Description of the task - Between the line containing "yellow ellipse: (1176, 1081)" and the line containing "yellow semicircle: (117, 561)" lies a run of lines; give that run again exactly, with both of those lines, and nothing else from the entries below.

Data -
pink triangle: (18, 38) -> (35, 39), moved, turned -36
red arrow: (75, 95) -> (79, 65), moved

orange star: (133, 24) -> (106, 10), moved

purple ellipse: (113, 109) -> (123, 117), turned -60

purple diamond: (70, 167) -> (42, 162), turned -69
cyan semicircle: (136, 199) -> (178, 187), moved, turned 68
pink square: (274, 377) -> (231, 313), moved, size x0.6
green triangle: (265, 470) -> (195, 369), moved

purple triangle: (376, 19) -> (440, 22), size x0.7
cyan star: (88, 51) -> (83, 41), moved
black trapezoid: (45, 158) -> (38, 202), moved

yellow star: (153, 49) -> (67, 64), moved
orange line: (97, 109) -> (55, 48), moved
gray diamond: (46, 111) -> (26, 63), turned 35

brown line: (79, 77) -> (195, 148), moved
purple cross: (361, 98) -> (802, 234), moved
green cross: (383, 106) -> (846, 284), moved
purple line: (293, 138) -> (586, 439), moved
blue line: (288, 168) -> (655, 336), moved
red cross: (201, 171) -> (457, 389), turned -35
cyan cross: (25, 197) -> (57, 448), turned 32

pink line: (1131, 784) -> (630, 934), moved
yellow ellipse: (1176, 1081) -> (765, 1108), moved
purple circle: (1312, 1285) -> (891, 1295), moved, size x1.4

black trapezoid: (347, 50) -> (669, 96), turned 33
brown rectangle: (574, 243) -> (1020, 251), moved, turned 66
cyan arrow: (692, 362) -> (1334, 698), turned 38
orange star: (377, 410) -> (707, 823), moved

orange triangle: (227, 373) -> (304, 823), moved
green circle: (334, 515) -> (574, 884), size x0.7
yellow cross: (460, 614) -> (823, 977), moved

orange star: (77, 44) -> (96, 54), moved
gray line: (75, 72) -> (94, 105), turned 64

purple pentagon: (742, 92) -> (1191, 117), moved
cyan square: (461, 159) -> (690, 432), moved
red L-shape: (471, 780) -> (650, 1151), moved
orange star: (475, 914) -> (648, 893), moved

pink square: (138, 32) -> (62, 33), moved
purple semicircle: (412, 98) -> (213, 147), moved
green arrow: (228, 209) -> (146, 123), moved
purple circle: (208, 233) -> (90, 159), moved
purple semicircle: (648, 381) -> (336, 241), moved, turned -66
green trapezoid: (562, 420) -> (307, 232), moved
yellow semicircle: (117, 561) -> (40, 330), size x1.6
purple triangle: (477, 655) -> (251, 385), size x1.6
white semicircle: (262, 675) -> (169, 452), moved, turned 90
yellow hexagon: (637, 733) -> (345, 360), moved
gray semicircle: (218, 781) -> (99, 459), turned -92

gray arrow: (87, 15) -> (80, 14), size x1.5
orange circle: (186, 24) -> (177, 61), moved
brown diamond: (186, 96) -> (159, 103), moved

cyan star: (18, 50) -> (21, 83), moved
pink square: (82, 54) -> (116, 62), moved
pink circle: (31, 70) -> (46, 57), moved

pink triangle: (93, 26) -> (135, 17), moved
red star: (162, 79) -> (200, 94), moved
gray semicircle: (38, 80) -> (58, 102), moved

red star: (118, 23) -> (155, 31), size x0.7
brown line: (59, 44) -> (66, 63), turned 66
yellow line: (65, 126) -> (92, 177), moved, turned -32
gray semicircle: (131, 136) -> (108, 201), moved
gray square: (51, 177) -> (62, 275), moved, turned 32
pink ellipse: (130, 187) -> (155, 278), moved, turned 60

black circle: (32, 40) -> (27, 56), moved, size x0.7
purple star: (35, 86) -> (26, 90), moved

Exercise solution -
yellow ellipse: (1176, 1081) -> (765, 1108), moved
purple circle: (1312, 1285) -> (891, 1295), moved, size x1.4

black trapezoid: (347, 50) -> (669, 96), turned 33
brown rectangle: (574, 243) -> (1020, 251), moved, turned 66
cyan arrow: (692, 362) -> (1334, 698), turned 38
orange star: (377, 410) -> (707, 823), moved

orange triangle: (227, 373) -> (304, 823), moved
green circle: (334, 515) -> (574, 884), size x0.7
yellow cross: (460, 614) -> (823, 977), moved

orange star: (77, 44) -> (96, 54), moved
gray line: (75, 72) -> (94, 105), turned 64

purple pentagon: (742, 92) -> (1191, 117), moved
cyan square: (461, 159) -> (690, 432), moved
red L-shape: (471, 780) -> (650, 1151), moved
orange star: (475, 914) -> (648, 893), moved

pink square: (138, 32) -> (62, 33), moved
purple semicircle: (412, 98) -> (213, 147), moved
green arrow: (228, 209) -> (146, 123), moved
purple circle: (208, 233) -> (90, 159), moved
purple semicircle: (648, 381) -> (336, 241), moved, turned -66
green trapezoid: (562, 420) -> (307, 232), moved
yellow semicircle: (117, 561) -> (40, 330), size x1.6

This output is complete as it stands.